WORK TO COMPLETE: Your reply should be an exact copy of every entry, with the pictures removed.

DATASET ENTRIES:
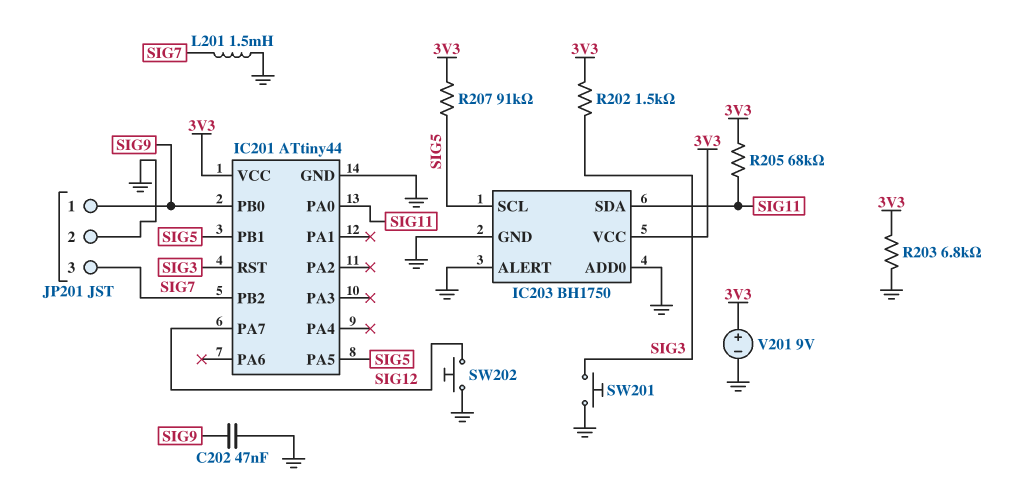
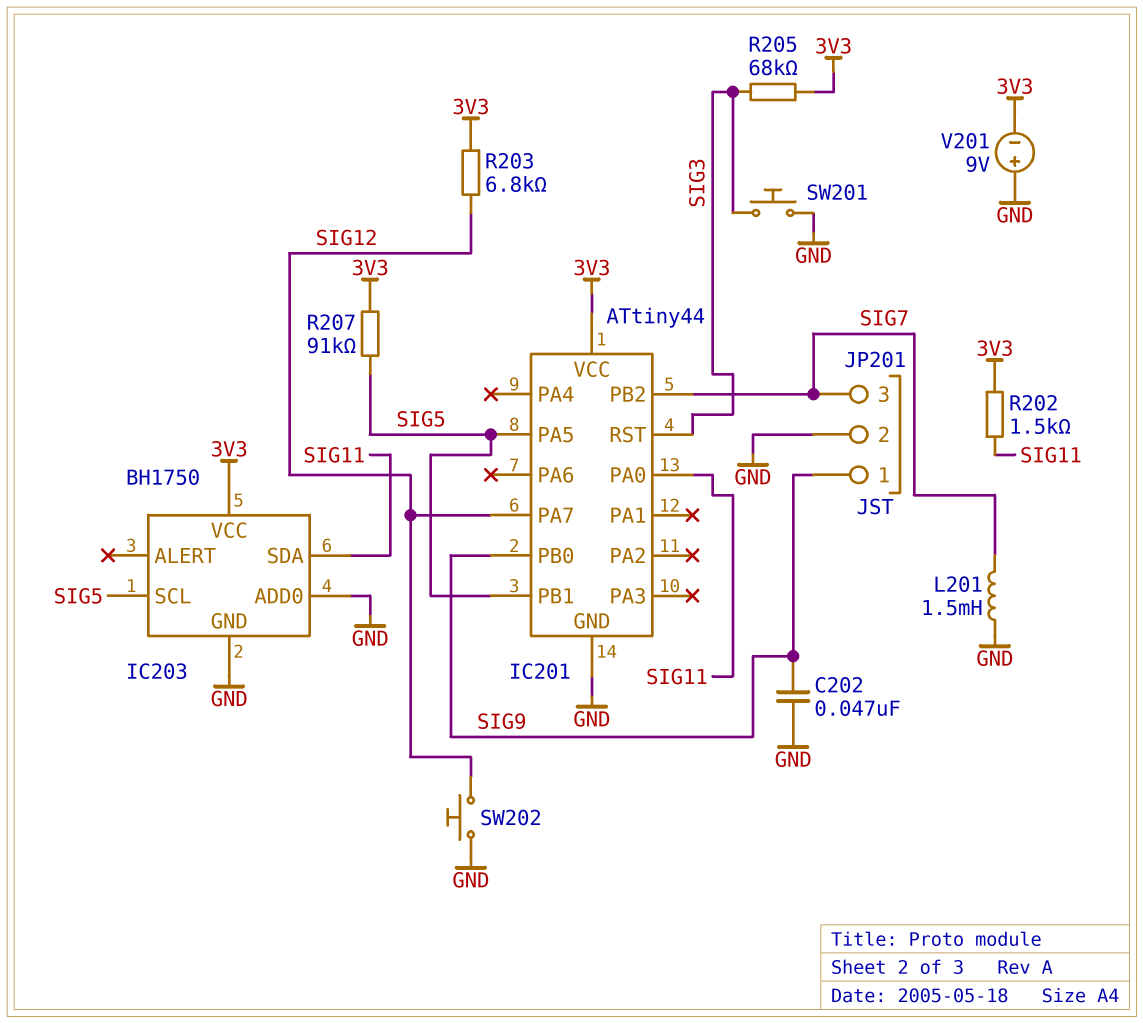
IC203 pin ALERT: GND -> none
R202: 1.5k (3V3, SIG3) -> 1.5k (3V3, SIG11)
R203: 6.8k (3V3, GND) -> 6.8k (3V3, SIG12)
R205: 68k (3V3, SIG11) -> 68k (3V3, SIG3)
V201: 9V (plus 3V3, minus GND) -> 9V (plus GND, minus 3V3)

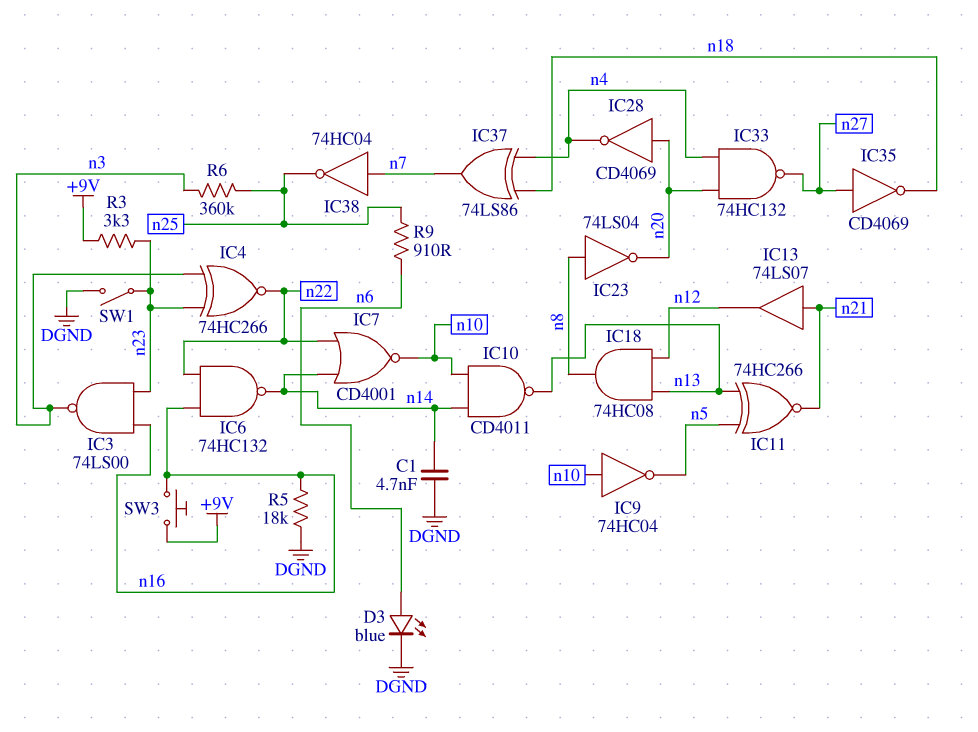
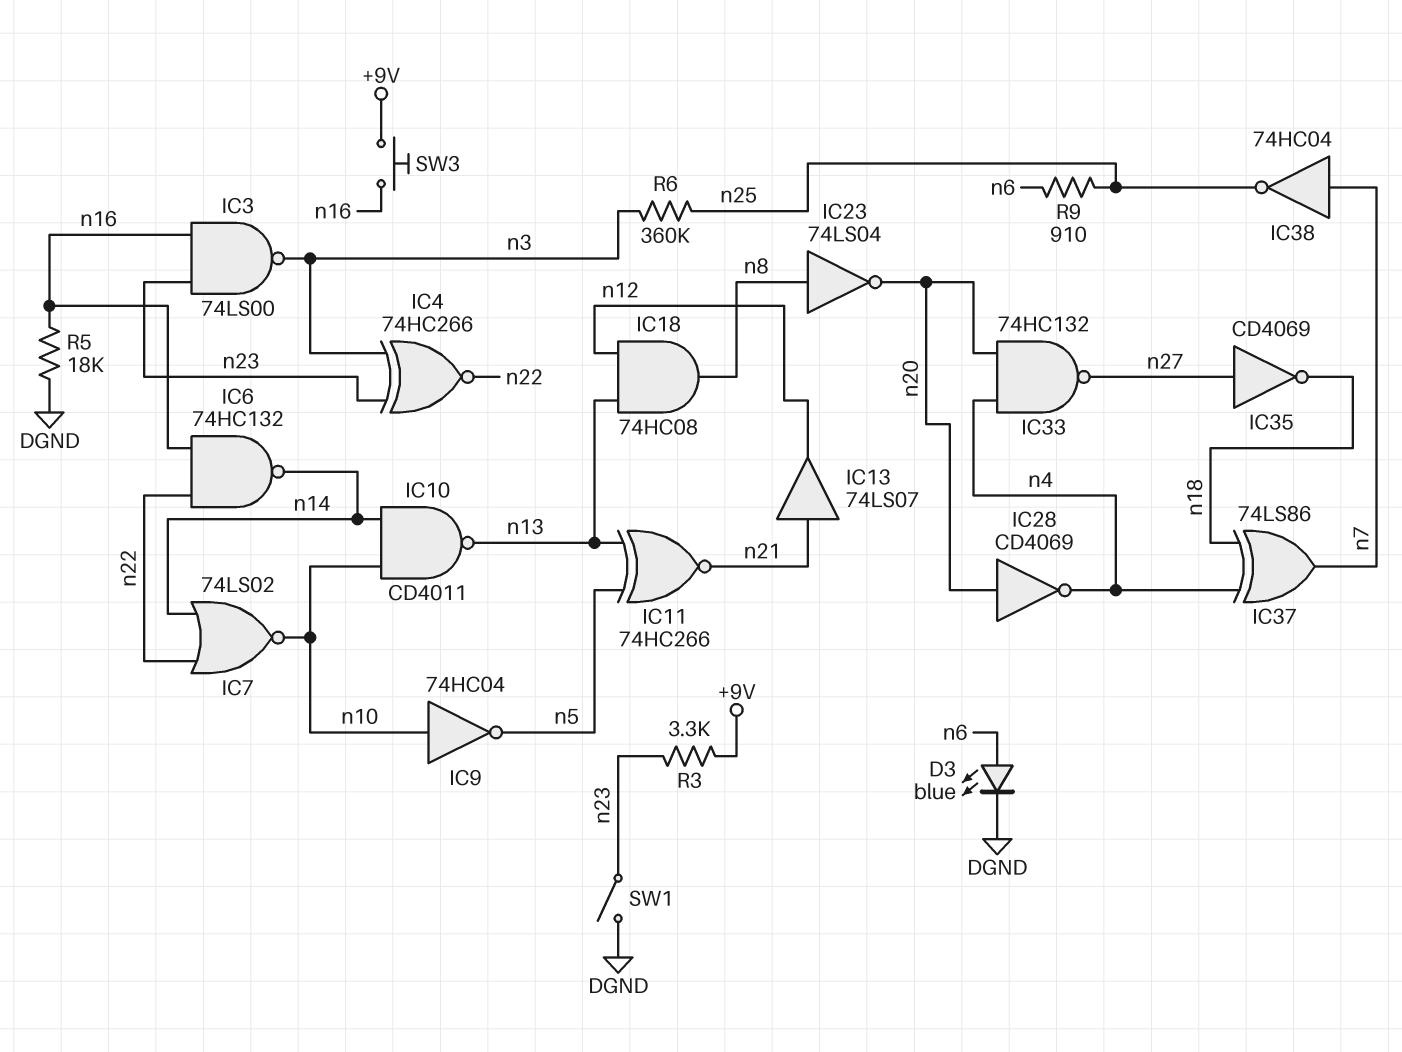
C1: 4.7nF (DGND, n14) -> none
IC7: NOR CD4001 (in n14, in n22, out n10) -> NOR 74LS02 (in n14, in n22, out n10)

EXPECTED ANSWER:
IC203 pin ALERT: GND -> none
R202: 1.5k (3V3, SIG3) -> 1.5k (3V3, SIG11)
R203: 6.8k (3V3, GND) -> 6.8k (3V3, SIG12)
R205: 68k (3V3, SIG11) -> 68k (3V3, SIG3)
V201: 9V (plus 3V3, minus GND) -> 9V (plus GND, minus 3V3)

C1: 4.7nF (DGND, n14) -> none
IC7: NOR CD4001 (in n14, in n22, out n10) -> NOR 74LS02 (in n14, in n22, out n10)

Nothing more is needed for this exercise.